Please copy, with no word changed, only the run of lines that opens with the line containing "(610, 327) = (883, 414): purple" and closes with the last line below.
_ _ _
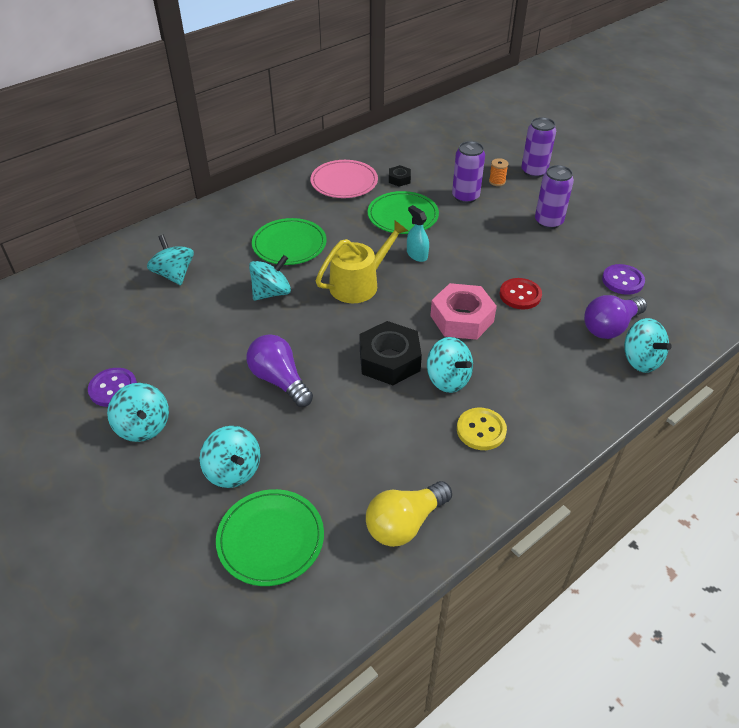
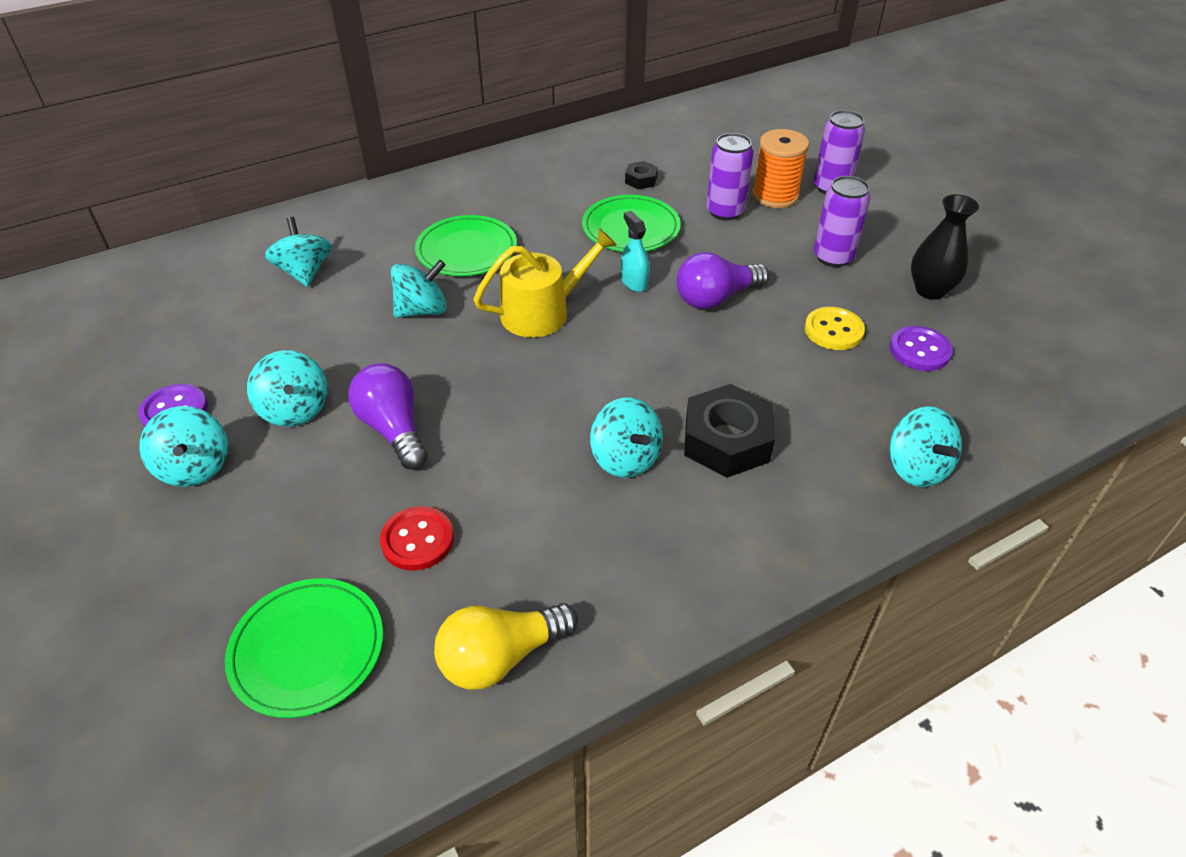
camera: 10 degrees right, 0 degrees up
(233, 470) = (290, 544): turquoise spinning top -> turquoise spinning top (295, 409)
(344, 182) = (565, 176): pink plate -> none
(389, 360) = (551, 420): black nut -> black nut (726, 440)
(462, 318) = (670, 376): pink nut -> none
(481, 430) = (651, 537): yellow button -> yellow button (833, 330)
(497, 181) = (775, 196): orange spool -> orange spool, size x2.00
(520, 295) = (763, 353): red button -> red button (417, 540)
(610, 327) = (883, 414): purple light bulb -> purple light bulb (715, 298)
(619, 238) = (930, 290): none -> black vase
_ _ _
▶ **Response to the exercise**:
(610, 327) = (883, 414): purple light bulb -> purple light bulb (715, 298)
(619, 238) = (930, 290): none -> black vase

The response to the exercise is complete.